HOW TO COMPLETE THIS TASK> Starting at the line below that contains "orange eraser [353,362,411,396]", print each line through the end of the records exactly as it appears.

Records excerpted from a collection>
+---+

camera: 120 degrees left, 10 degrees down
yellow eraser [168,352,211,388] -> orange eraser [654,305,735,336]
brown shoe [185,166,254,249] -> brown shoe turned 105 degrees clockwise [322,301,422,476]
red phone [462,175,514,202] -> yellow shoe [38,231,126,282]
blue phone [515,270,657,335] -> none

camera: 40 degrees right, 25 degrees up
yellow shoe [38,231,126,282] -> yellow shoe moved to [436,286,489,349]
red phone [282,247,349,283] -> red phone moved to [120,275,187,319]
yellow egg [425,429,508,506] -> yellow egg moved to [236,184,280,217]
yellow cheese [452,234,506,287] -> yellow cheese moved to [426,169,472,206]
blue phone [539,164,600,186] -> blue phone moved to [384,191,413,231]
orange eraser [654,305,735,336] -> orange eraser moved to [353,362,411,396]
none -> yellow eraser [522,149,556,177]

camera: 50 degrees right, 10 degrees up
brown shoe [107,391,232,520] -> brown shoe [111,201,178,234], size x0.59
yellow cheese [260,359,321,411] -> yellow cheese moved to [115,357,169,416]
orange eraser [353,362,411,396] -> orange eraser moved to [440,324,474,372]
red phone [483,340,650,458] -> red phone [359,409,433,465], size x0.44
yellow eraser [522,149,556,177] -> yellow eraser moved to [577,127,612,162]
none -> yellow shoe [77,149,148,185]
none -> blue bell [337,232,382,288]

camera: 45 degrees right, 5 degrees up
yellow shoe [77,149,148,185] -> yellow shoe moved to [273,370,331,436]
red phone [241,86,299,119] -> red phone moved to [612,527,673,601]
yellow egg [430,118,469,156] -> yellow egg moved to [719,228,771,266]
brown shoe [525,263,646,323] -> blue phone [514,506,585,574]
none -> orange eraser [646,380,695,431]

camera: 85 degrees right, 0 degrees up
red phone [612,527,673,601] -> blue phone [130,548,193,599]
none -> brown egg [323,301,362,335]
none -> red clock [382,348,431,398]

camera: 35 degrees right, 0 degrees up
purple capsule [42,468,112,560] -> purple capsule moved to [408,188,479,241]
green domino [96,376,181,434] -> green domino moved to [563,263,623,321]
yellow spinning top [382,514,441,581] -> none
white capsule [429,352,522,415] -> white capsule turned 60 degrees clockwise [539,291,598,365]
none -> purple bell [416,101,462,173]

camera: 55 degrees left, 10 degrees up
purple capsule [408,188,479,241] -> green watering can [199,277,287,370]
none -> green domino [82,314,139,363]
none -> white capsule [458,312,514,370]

+---+

WRITTEN RESPONSE>
orange eraser [353,362,411,396] -> orange eraser moved to [440,324,474,372]
red phone [483,340,650,458] -> red phone [359,409,433,465], size x0.44
yellow eraser [522,149,556,177] -> yellow eraser moved to [577,127,612,162]
none -> yellow shoe [77,149,148,185]
none -> blue bell [337,232,382,288]

camera: 45 degrees right, 5 degrees up
yellow shoe [77,149,148,185] -> yellow shoe moved to [273,370,331,436]
red phone [241,86,299,119] -> red phone moved to [612,527,673,601]
yellow egg [430,118,469,156] -> yellow egg moved to [719,228,771,266]
brown shoe [525,263,646,323] -> blue phone [514,506,585,574]
none -> orange eraser [646,380,695,431]

camera: 85 degrees right, 0 degrees up
red phone [612,527,673,601] -> blue phone [130,548,193,599]
none -> brown egg [323,301,362,335]
none -> red clock [382,348,431,398]

camera: 35 degrees right, 0 degrees up
purple capsule [42,468,112,560] -> purple capsule moved to [408,188,479,241]
green domino [96,376,181,434] -> green domino moved to [563,263,623,321]
yellow spinning top [382,514,441,581] -> none
white capsule [429,352,522,415] -> white capsule turned 60 degrees clockwise [539,291,598,365]
none -> purple bell [416,101,462,173]

camera: 55 degrees left, 10 degrees up
purple capsule [408,188,479,241] -> green watering can [199,277,287,370]
none -> green domino [82,314,139,363]
none -> white capsule [458,312,514,370]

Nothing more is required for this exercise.